=== YOUR TASK ===
Place the rows, from the first one up to and including the line containing "Tatenda (207, 686)", into a Markdown table with two columns, "No." for a sequential row number and "Text" for the line itself, omitting any blank lines.

# START OF EXTRACTED INFORMATION

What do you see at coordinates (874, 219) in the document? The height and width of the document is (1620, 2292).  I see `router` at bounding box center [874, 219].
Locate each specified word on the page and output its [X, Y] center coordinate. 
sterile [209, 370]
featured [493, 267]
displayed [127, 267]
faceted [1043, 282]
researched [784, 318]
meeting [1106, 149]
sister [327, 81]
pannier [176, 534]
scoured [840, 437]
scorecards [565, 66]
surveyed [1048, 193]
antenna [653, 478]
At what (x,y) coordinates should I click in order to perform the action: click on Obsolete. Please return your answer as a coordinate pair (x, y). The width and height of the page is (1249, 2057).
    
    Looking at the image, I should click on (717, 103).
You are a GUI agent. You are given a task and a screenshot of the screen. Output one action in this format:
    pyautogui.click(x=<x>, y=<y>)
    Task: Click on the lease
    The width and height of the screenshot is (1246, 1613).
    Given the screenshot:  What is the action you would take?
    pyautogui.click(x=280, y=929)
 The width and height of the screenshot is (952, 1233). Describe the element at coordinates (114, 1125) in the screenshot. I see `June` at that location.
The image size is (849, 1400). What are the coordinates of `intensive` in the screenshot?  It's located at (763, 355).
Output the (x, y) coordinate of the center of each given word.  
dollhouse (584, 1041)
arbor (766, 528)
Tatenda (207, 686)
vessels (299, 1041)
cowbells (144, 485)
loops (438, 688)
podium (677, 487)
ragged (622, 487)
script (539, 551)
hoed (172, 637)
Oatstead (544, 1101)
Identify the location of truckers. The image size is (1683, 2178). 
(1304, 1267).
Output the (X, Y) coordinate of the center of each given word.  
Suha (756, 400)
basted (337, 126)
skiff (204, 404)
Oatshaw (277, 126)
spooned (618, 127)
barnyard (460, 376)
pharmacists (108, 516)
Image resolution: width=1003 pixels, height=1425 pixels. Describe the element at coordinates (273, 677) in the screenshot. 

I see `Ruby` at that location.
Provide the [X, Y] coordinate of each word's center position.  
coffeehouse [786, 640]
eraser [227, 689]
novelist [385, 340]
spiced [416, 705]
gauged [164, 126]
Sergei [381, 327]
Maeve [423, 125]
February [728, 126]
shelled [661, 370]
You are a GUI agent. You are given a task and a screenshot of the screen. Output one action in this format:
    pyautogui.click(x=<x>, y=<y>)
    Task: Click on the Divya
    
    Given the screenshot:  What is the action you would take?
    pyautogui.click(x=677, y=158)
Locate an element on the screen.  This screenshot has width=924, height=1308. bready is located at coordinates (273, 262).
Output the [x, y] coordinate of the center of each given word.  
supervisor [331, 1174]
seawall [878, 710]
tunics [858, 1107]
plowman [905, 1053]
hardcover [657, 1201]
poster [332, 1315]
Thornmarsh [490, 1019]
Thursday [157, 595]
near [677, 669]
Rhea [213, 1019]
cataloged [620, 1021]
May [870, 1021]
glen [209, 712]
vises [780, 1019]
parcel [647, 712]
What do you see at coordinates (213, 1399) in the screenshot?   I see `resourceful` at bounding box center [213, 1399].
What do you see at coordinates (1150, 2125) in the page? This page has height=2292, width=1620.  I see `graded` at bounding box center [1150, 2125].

# END OF EXTRACTED INFORMATION

=== EXERCISE OUTPUT ===
| No. | Text |
|---|---|
| 1 | What do you see at coordinates (874, 219) in the document? The height and width of the document is (1620, 2292).  I see `router` at bounding box center [874, 219]. |
| 2 | Locate each specified word on the page and output its [X, Y] center coordinate.  |
| 3 | sterile [209, 370] |
| 4 | featured [493, 267] |
| 5 | displayed [127, 267] |
| 6 | faceted [1043, 282] |
| 7 | researched [784, 318] |
| 8 | meeting [1106, 149] |
| 9 | sister [327, 81] |
| 10 | pannier [176, 534] |
| 11 | scoured [840, 437] |
| 12 | scorecards [565, 66] |
| 13 | surveyed [1048, 193] |
| 14 | antenna [653, 478] |
| 15 | At what (x,y) coordinates should I click in order to perform the action: click on Obsolete. Please return your answer as a coordinate pair (x, y). The width and height of the page is (1249, 2057). |
| 16 |     Looking at the image, I should click on (717, 103). |
| 17 | You are a GUI agent. You are given a task and a screenshot of the screen. Output one action in this format: |
| 18 |     pyautogui.click(x=<x>, y=<y>) |
| 19 |     Task: Click on the lease |
| 20 |     The width and height of the screenshot is (1246, 1613). |
| 21 |     Given the screenshot:  What is the action you would take? |
| 22 |     pyautogui.click(x=280, y=929) |
| 23 |  The width and height of the screenshot is (952, 1233). Describe the element at coordinates (114, 1125) in the screenshot. I see `June` at that location. |
| 24 | The image size is (849, 1400). What are the coordinates of `intensive` in the screenshot?  It's located at (763, 355). |
| 25 | Output the (x, y) coordinate of the center of each given word.   |
| 26 | dollhouse (584, 1041) |
| 27 | arbor (766, 528) |
| 28 | Tatenda (207, 686) |